# Your instructions
Produce as output only the lines below starting at the line with "yellow fish 516,364,560,416" and continuing through the line with "black notebook 615,223,689,283 => nothing", each one exactly as written.
--- Records shown ---
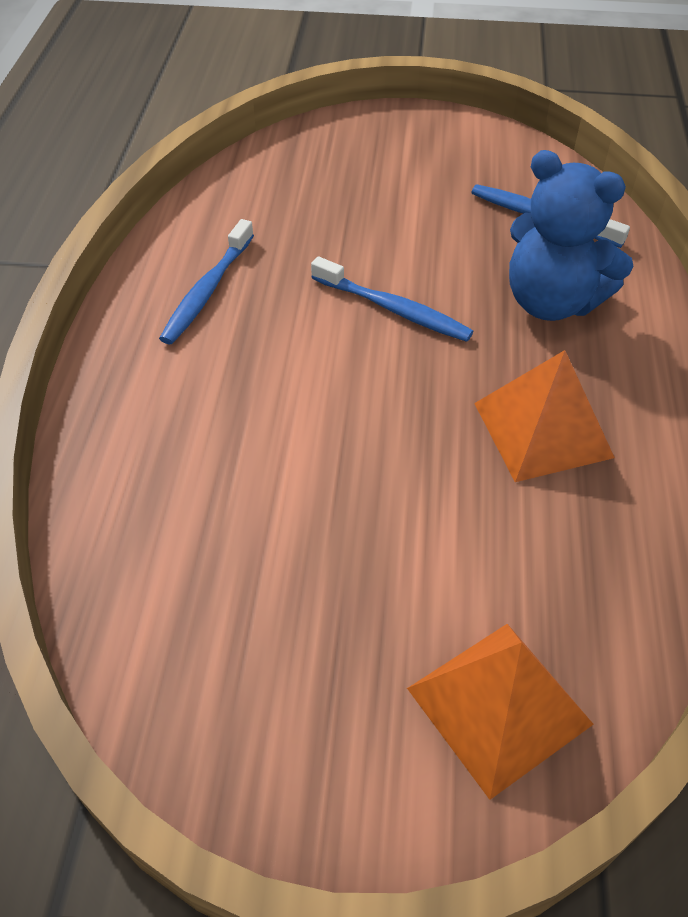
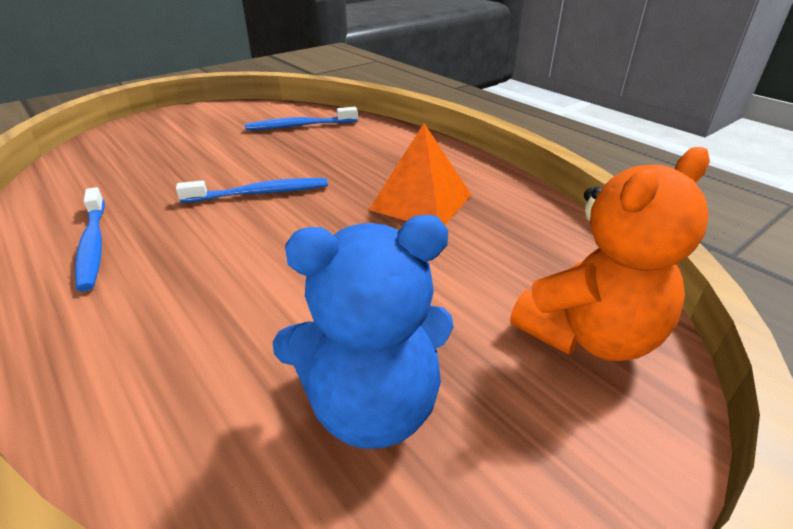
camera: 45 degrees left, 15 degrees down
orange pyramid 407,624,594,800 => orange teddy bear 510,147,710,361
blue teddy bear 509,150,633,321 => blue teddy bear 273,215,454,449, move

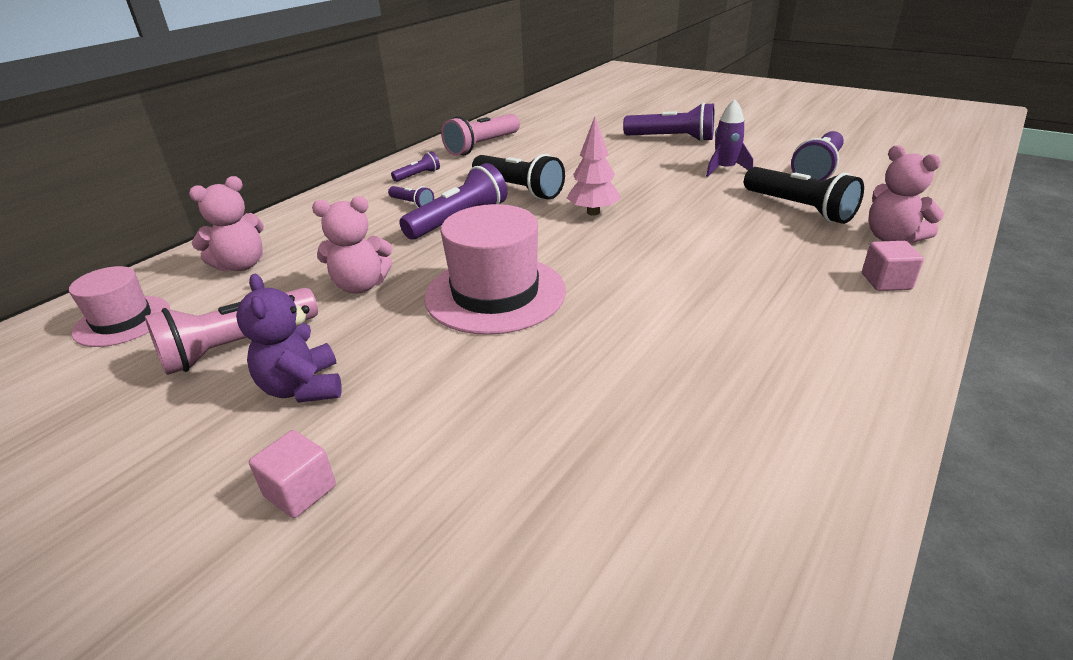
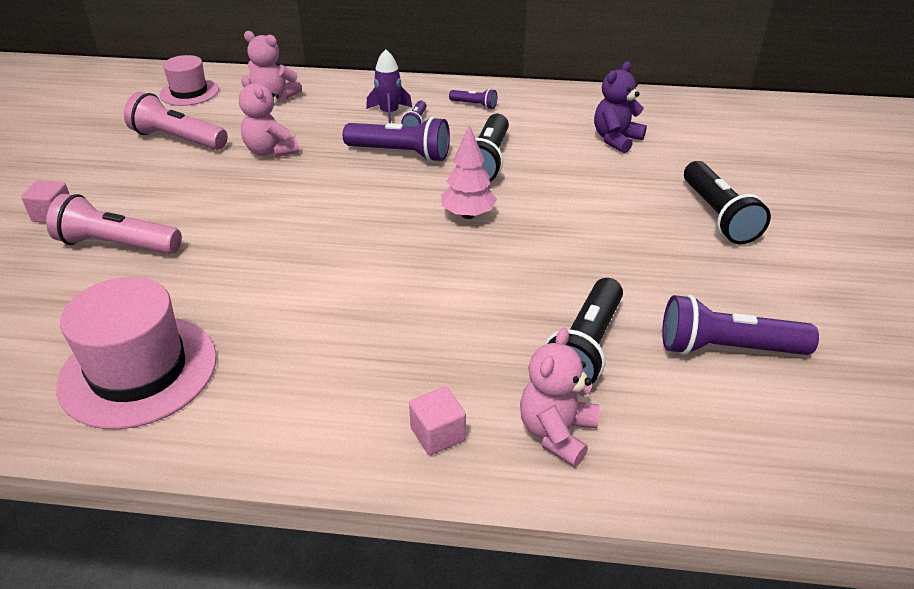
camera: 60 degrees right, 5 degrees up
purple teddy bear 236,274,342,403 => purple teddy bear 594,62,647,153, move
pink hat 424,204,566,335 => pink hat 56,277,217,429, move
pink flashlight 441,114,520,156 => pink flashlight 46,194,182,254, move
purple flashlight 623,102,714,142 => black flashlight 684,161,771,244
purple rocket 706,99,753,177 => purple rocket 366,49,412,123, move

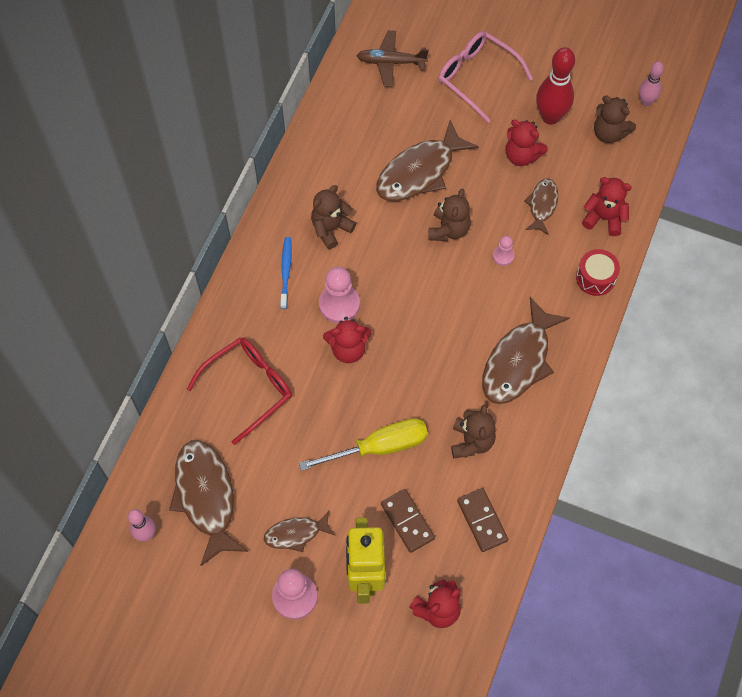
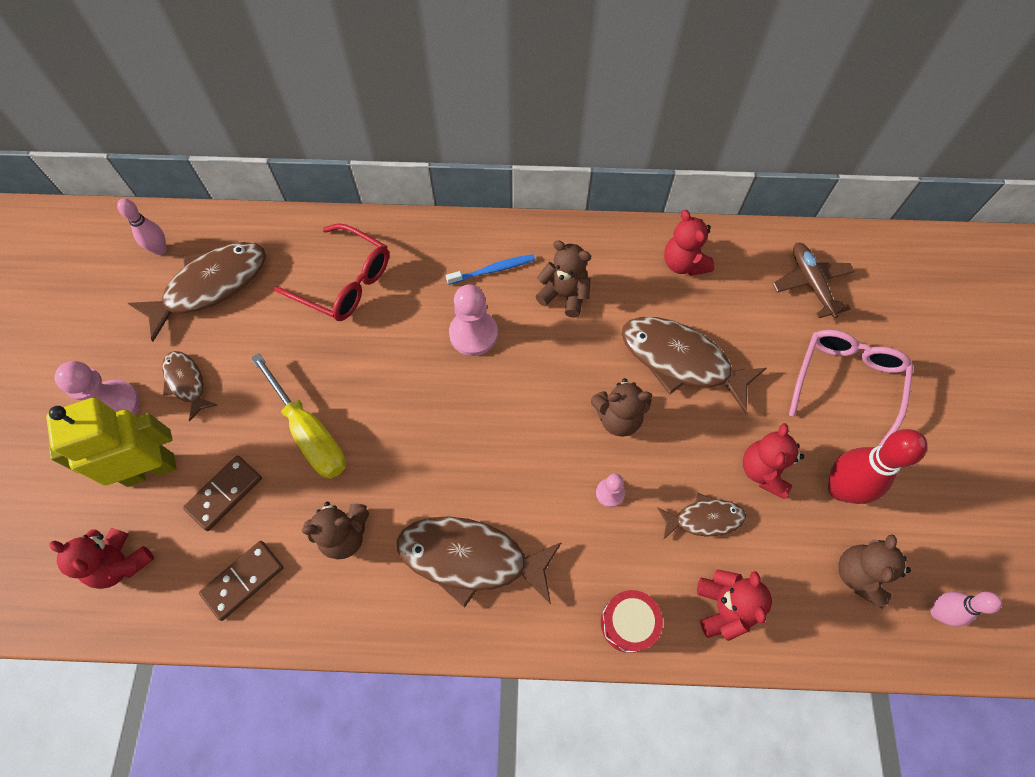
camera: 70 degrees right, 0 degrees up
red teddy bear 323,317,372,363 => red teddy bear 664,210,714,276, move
---
--- Records shown ---
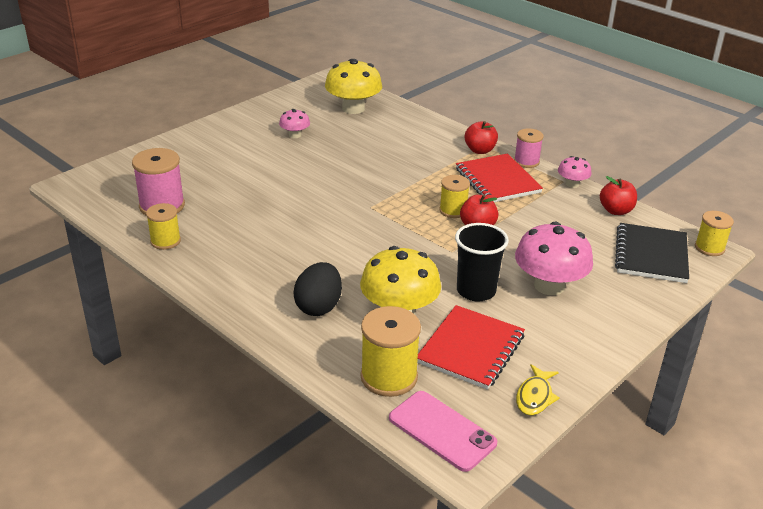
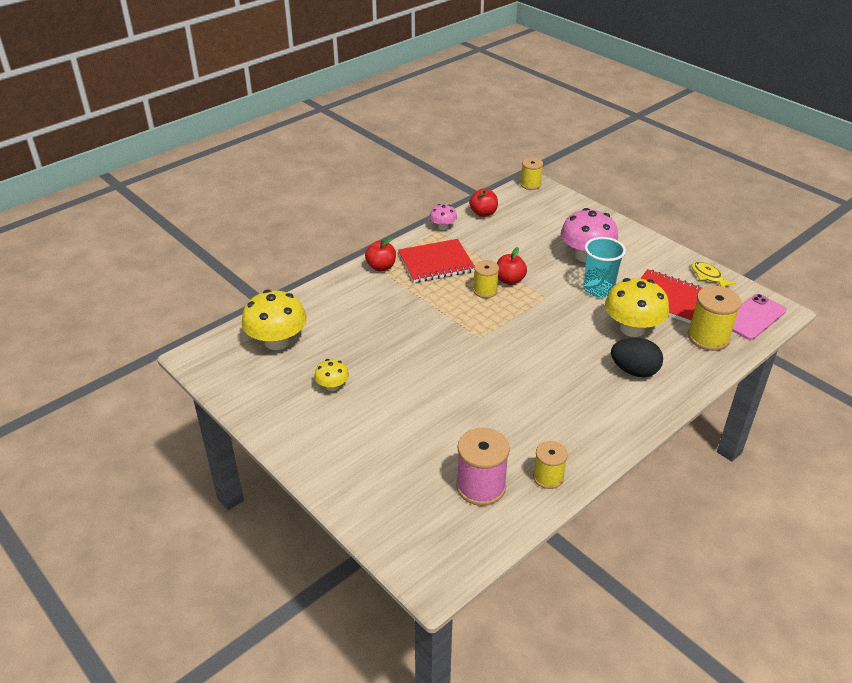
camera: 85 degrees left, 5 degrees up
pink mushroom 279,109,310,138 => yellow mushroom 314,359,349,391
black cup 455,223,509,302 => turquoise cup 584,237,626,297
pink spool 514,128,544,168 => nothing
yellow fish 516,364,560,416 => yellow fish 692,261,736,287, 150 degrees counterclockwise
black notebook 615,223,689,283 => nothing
---
# Result for this exercise
yellow fish 516,364,560,416 => yellow fish 692,261,736,287, 150 degrees counterclockwise
black notebook 615,223,689,283 => nothing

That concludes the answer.